DATA LISTING section start

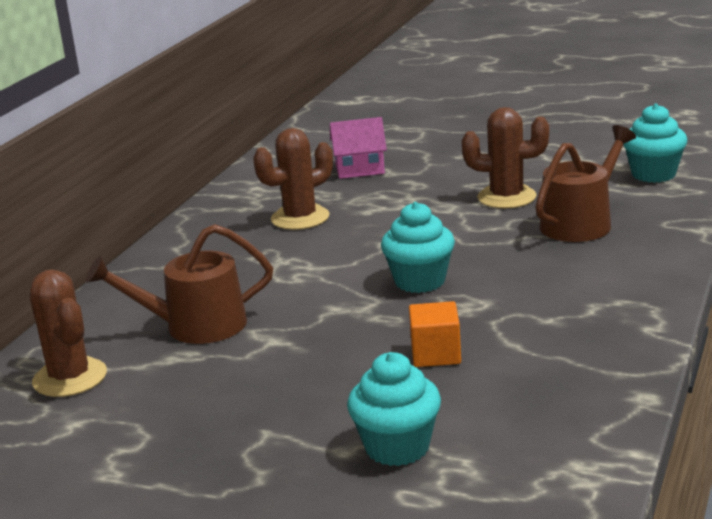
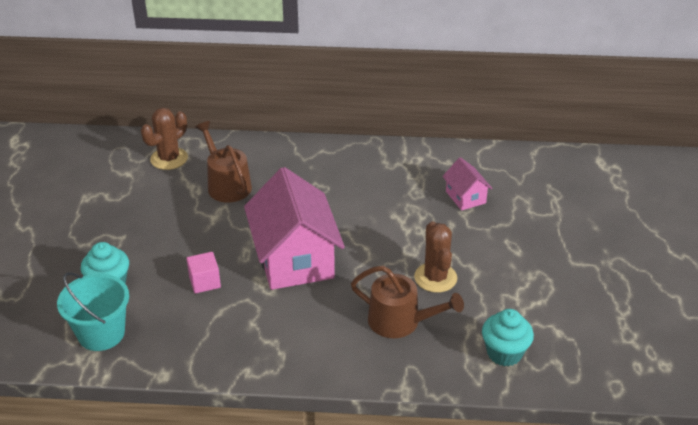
camera: 70 degrees right, 15 degrees up
(300, 218) = (376, 189): brown cactus -> none
(420, 281) = (294, 259): turquoise cupcake -> pink house
(436, 354) = (204, 282): orange cube -> pink cube
(526, 457) = (101, 333): none -> turquoise bucket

DATA LISTING section end

• **TASK BRIEF**: Read through the listing and copy each line in which the word "turquoise" occurs.

• **ANSWER TO THE EXERCISE**:
(420, 281) = (294, 259): turquoise cupcake -> pink house
(526, 457) = (101, 333): none -> turquoise bucket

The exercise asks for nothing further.